# Dataset excerpts
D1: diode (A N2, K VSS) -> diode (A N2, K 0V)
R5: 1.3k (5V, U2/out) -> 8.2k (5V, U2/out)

==

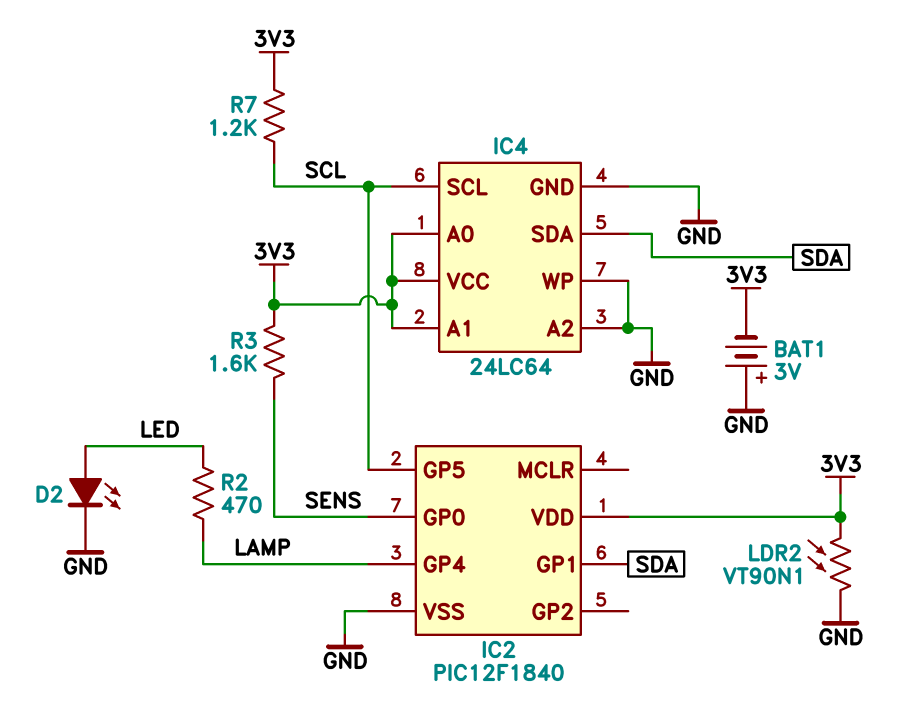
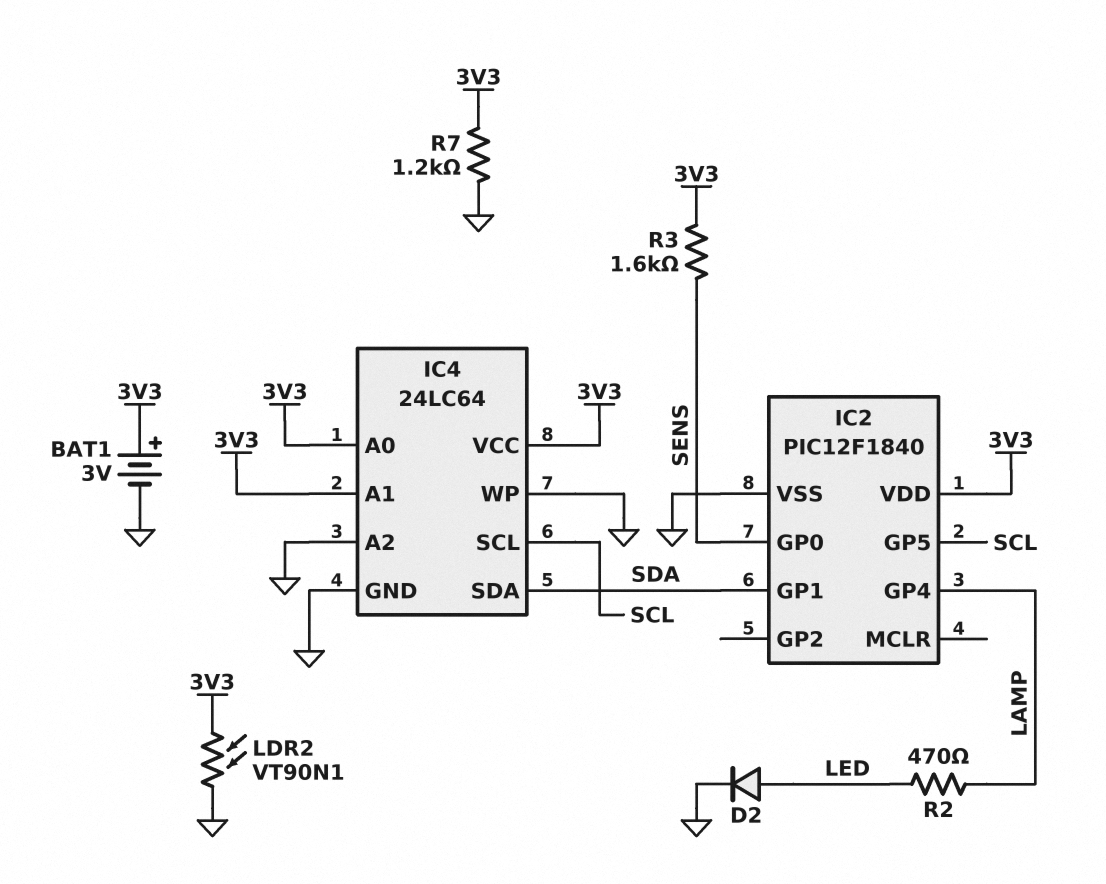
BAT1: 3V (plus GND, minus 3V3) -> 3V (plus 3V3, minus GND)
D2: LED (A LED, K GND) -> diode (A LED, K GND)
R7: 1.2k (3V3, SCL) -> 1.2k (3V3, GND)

* * *

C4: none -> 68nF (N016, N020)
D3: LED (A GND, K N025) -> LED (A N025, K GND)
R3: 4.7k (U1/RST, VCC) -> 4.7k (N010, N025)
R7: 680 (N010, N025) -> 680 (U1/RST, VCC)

# How to complete this task
In the material above, locate the line containing "BAT1: 3V (plus" and the line containing "R7: 1.2k (3V3, SCL) -> 1.2k (3V3, GND)". Transcribe exactly those two lines and every line between them, and nothing more.

# Completed task
BAT1: 3V (plus GND, minus 3V3) -> 3V (plus 3V3, minus GND)
D2: LED (A LED, K GND) -> diode (A LED, K GND)
R7: 1.2k (3V3, SCL) -> 1.2k (3V3, GND)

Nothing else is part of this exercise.